How to complete this task: Where the records below reach the line containing "(792, 198) = (794, 315): pink", start transcribing, and end with the line containing "(162, 244) = (138, 161): pink", exactly and with nothing else added.
====== Information provided ======
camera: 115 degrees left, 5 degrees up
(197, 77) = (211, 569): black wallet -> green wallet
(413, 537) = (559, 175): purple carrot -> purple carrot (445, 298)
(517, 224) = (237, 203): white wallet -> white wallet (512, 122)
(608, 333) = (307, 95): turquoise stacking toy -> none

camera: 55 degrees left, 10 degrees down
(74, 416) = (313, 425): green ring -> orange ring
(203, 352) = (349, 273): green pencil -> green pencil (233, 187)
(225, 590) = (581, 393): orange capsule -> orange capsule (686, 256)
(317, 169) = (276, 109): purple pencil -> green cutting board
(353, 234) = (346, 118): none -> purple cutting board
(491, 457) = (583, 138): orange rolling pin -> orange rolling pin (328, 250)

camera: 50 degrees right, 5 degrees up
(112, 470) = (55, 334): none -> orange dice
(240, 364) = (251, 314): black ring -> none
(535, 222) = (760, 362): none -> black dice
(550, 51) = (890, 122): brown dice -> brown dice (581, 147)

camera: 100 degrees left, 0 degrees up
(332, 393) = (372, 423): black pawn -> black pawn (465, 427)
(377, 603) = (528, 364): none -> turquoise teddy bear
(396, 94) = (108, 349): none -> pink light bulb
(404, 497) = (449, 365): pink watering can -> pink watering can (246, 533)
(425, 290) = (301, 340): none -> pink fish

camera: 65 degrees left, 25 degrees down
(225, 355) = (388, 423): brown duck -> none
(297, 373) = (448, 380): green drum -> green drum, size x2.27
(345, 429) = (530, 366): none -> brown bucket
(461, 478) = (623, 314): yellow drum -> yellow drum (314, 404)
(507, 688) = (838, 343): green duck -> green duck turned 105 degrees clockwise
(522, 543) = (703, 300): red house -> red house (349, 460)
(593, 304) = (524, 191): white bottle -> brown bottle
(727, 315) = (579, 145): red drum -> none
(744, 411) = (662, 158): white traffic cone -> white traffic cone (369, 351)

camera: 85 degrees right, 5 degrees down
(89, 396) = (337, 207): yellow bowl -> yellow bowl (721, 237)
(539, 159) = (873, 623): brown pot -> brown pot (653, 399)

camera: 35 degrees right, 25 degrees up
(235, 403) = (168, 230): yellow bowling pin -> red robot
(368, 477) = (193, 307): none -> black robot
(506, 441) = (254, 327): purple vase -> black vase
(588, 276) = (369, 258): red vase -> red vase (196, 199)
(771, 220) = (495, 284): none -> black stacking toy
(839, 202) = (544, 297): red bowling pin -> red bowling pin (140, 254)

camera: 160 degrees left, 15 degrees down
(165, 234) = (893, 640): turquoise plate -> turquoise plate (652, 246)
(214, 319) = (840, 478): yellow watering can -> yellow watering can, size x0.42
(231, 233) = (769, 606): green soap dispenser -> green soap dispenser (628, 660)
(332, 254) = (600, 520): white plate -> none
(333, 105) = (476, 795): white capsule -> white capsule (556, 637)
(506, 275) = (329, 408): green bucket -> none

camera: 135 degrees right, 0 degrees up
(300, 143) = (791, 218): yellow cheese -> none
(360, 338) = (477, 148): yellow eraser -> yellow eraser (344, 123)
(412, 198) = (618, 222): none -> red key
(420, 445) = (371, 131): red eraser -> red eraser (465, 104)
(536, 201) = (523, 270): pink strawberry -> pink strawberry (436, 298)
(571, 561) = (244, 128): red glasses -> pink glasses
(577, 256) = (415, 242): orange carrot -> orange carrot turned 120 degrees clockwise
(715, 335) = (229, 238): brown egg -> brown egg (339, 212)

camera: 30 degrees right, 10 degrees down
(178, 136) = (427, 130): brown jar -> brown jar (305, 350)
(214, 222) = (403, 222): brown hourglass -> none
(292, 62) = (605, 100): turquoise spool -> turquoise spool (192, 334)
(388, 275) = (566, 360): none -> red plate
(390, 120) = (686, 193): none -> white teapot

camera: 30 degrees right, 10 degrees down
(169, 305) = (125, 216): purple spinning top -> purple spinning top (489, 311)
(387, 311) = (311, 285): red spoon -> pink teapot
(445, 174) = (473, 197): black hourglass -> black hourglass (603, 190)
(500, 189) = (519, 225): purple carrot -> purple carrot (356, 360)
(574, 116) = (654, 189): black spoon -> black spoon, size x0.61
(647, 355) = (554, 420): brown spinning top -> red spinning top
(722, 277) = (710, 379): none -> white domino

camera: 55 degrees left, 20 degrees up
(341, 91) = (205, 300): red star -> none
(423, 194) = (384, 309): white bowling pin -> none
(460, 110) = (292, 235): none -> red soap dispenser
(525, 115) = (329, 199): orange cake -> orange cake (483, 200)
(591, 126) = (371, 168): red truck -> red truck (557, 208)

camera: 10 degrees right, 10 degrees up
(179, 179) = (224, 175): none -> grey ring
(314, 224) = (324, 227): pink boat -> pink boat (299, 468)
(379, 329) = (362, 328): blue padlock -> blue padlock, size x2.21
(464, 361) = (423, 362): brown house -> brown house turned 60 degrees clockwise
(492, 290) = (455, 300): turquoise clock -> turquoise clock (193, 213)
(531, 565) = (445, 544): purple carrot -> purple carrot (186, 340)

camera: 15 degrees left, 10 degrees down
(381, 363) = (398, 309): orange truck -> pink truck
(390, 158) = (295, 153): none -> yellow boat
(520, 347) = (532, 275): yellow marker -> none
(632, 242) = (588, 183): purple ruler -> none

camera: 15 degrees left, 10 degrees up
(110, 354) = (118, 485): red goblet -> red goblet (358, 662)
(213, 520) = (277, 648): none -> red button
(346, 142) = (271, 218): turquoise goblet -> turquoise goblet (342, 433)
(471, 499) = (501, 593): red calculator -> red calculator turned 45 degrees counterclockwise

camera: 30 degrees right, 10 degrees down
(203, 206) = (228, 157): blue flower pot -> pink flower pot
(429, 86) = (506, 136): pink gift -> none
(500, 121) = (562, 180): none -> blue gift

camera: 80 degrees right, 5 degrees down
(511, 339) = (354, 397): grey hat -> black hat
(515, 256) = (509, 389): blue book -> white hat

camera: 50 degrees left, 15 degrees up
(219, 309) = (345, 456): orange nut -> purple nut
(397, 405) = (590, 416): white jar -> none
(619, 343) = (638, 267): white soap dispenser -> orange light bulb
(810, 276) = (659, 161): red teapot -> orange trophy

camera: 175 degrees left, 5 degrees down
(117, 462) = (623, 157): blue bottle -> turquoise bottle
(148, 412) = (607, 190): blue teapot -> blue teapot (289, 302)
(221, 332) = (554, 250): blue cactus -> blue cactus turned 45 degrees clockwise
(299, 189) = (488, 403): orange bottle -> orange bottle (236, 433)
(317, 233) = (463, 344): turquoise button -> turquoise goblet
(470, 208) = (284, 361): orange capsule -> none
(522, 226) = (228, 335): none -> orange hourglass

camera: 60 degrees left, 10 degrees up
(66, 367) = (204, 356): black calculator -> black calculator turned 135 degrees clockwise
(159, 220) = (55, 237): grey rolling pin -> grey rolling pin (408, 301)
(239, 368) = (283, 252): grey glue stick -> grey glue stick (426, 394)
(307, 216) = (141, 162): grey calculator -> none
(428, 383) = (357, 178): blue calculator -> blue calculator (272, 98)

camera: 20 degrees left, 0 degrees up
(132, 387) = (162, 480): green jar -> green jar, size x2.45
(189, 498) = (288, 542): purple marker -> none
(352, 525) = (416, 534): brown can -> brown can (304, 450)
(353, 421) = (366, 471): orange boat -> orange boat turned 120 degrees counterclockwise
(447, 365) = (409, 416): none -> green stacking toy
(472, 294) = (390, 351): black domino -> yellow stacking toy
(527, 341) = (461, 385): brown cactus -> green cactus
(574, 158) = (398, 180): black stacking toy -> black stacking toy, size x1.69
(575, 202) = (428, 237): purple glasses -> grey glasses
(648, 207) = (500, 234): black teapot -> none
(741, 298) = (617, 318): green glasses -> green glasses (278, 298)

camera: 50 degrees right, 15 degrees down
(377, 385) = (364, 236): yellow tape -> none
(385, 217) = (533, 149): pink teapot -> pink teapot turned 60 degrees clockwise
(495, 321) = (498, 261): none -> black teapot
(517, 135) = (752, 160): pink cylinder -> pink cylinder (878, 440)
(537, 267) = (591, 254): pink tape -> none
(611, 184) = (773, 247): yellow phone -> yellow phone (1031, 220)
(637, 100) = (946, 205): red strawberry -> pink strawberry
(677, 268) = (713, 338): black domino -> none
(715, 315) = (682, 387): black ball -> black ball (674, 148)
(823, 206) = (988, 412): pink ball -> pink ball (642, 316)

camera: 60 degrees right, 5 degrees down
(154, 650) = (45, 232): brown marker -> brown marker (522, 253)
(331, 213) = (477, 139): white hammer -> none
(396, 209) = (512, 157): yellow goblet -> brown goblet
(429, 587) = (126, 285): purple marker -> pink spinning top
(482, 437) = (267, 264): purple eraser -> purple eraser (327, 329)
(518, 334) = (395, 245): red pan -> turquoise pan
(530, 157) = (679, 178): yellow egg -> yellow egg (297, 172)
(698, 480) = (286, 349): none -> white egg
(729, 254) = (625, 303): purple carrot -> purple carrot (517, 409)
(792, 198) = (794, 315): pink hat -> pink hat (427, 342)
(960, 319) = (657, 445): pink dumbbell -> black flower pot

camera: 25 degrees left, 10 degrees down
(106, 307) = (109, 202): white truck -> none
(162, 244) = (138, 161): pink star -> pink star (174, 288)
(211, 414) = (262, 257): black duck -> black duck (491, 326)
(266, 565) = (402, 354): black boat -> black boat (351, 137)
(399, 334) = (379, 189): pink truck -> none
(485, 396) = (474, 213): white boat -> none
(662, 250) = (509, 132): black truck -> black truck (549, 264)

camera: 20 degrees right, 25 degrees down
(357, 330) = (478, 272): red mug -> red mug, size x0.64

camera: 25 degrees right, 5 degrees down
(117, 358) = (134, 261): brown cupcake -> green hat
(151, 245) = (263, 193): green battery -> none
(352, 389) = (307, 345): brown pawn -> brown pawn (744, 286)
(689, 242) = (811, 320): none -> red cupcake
======
Result for this exercise:
(792, 198) = (794, 315): pink hat -> pink hat (427, 342)
(960, 319) = (657, 445): pink dumbbell -> black flower pot

camera: 25 degrees left, 10 degrees down
(106, 307) = (109, 202): white truck -> none
(162, 244) = (138, 161): pink star -> pink star (174, 288)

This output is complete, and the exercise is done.